**THE TASK**
In the records below, find the line containing "blue hat: 1 -> 4" and the line containing "turquoise flashlight: 2 -> 0"; please repeat exactly the lines from one to the other, both included, and nothing more.

**GIVEN ENTRIES**
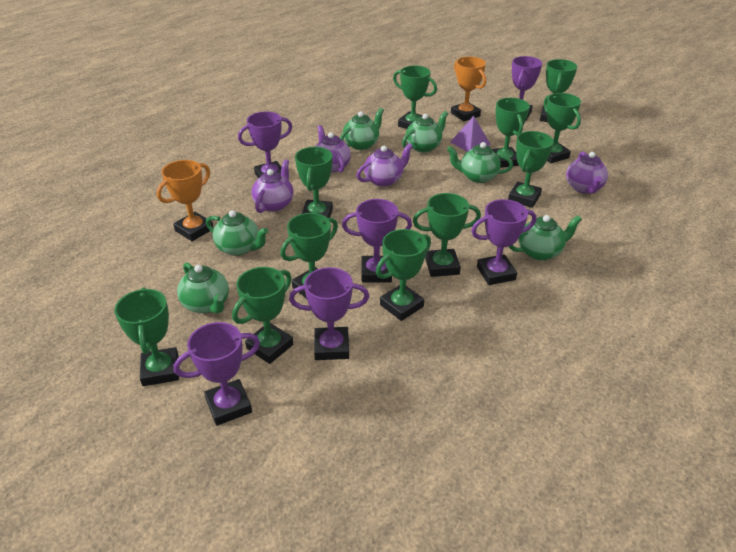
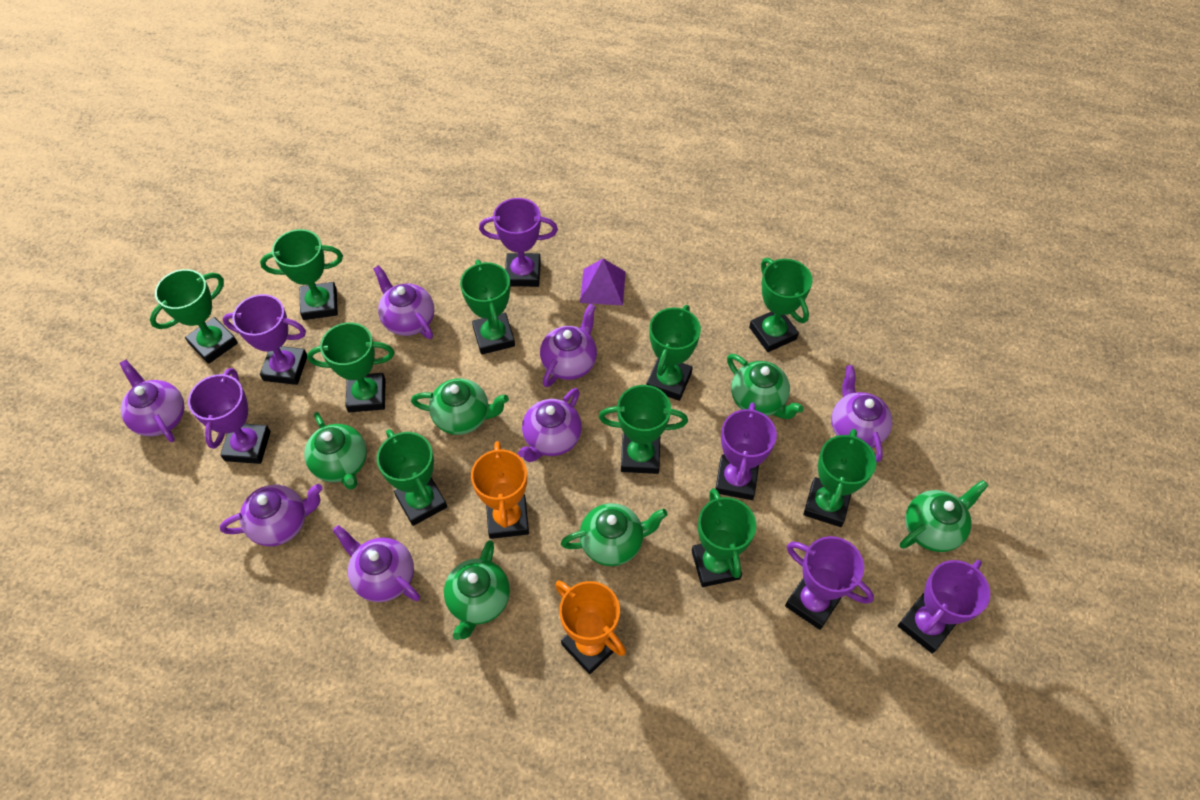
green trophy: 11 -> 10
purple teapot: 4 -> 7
---
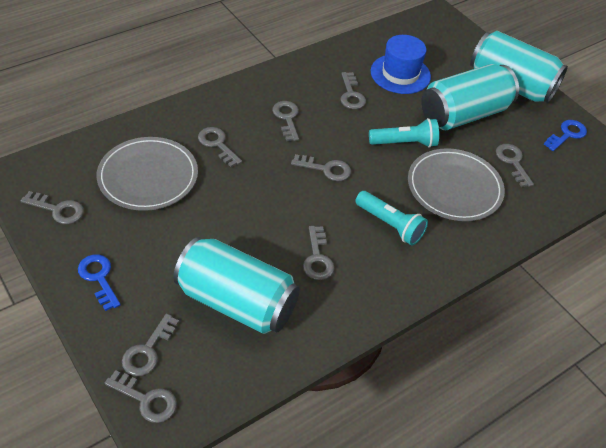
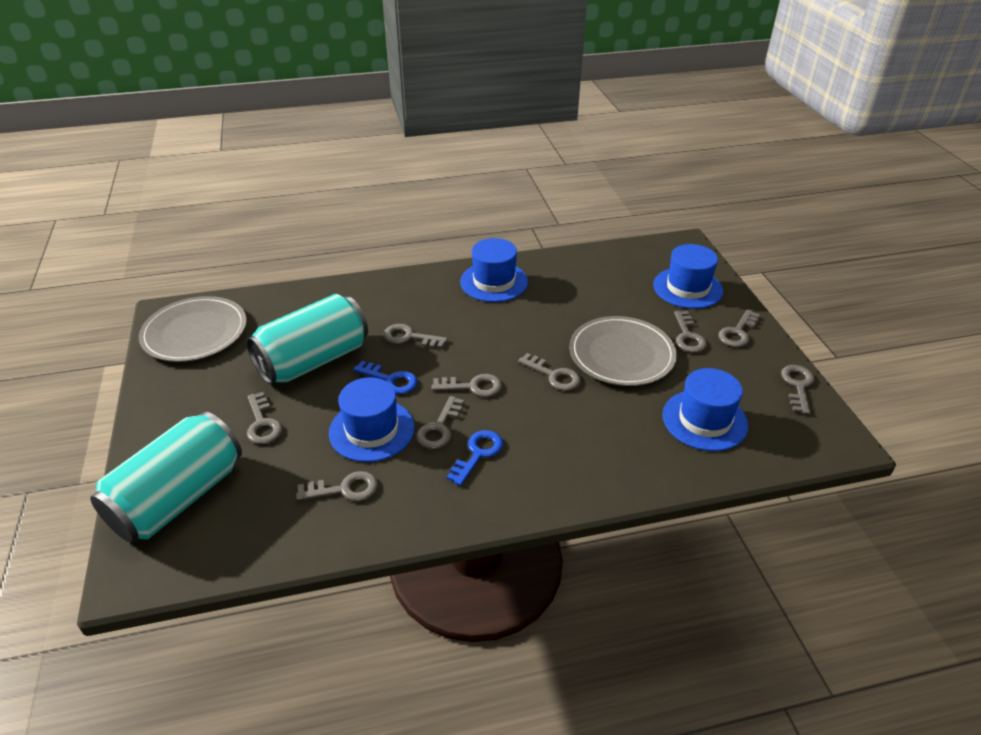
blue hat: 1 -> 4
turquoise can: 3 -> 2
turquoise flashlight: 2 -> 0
--
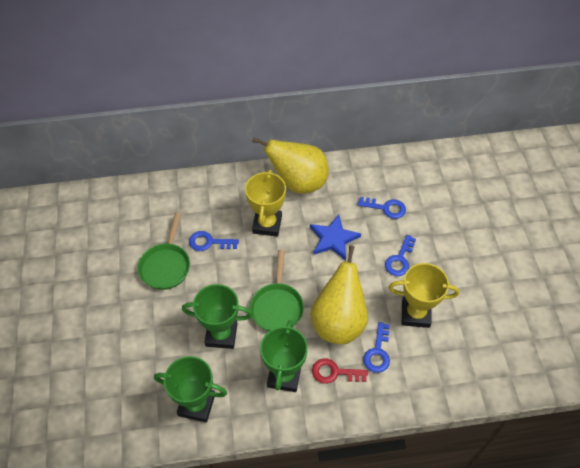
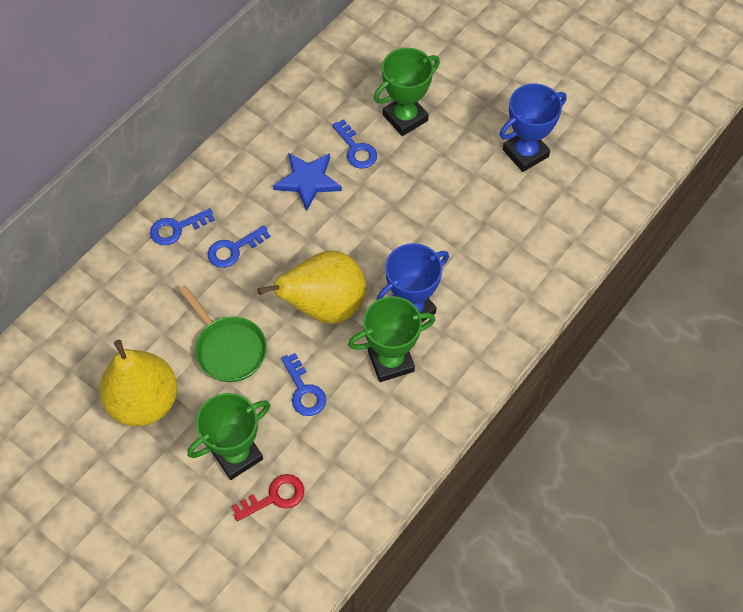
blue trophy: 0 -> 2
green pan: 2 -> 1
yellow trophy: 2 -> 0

**ANSWER BOX**
blue hat: 1 -> 4
turquoise can: 3 -> 2
turquoise flashlight: 2 -> 0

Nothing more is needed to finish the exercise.